┌──

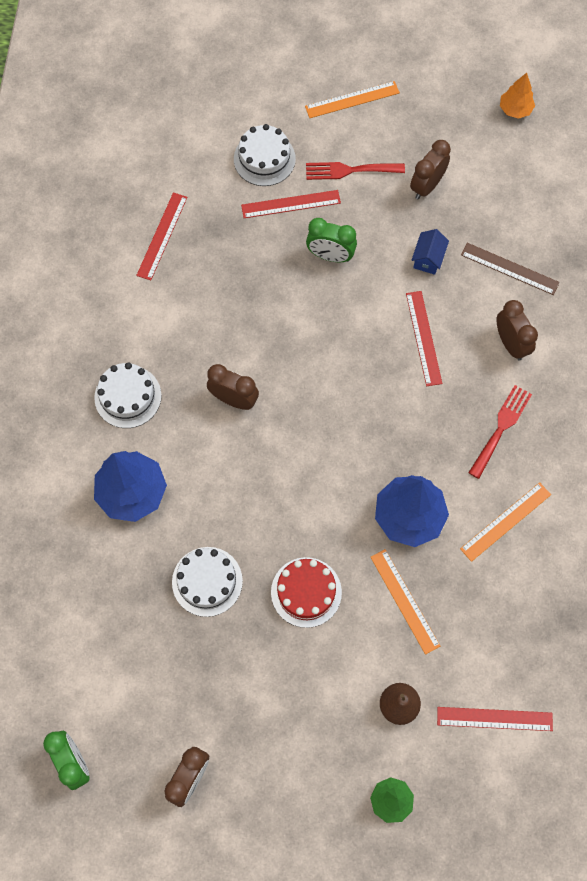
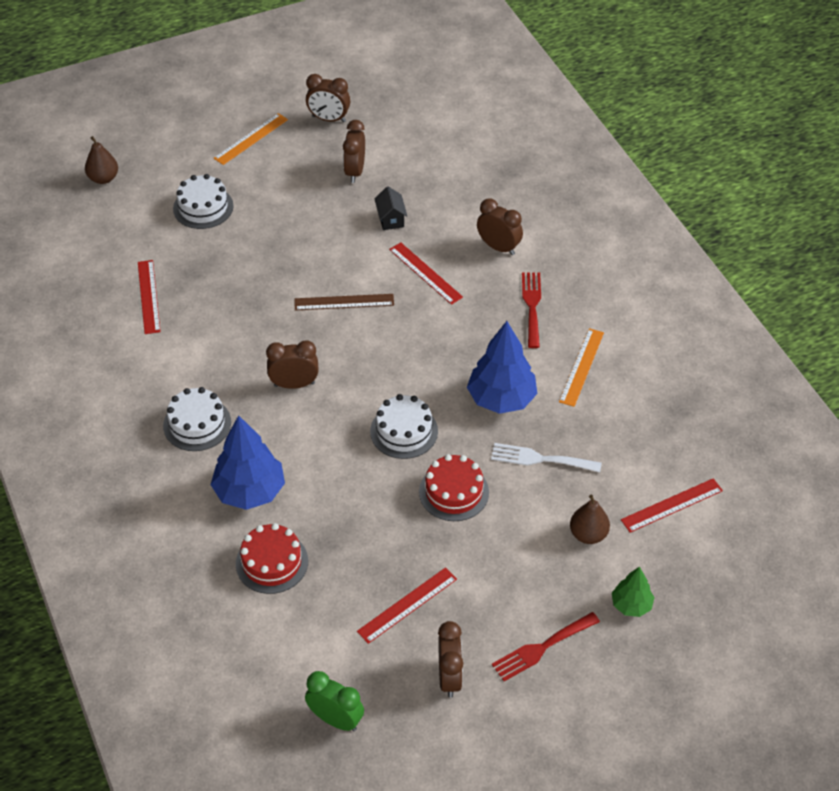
camera: 30 degrees left, 20 degrees down
(110, 575) = (272, 562): none -> red cake
(194, 81) = (103, 178): none -> brown pear
(207, 581) = (362, 525): white cake -> white cake (404, 431)
(291, 204) = (248, 229): red ruler -> red ruler (407, 605)
(330, 256) = (307, 250): green clock -> none
(349, 170) = (282, 186): red fork -> red fork (542, 648)
(404, 601) = (540, 459): orange ruler -> white fork
(428, 259) = (391, 219): blue house -> black house
(438, 111) = (329, 119): none -> brown clock
(509, 268) = (461, 198): brown ruler -> brown ruler (344, 302)
(515, 109) = (390, 94): orange tree -> none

└──

## Task objective
Look for "(438, 111) = (329, 119): none -> brown clock" in the records. Write out its line and every later line through the end exactly, with nothing more.

## Answer box
(438, 111) = (329, 119): none -> brown clock
(509, 268) = (461, 198): brown ruler -> brown ruler (344, 302)
(515, 109) = (390, 94): orange tree -> none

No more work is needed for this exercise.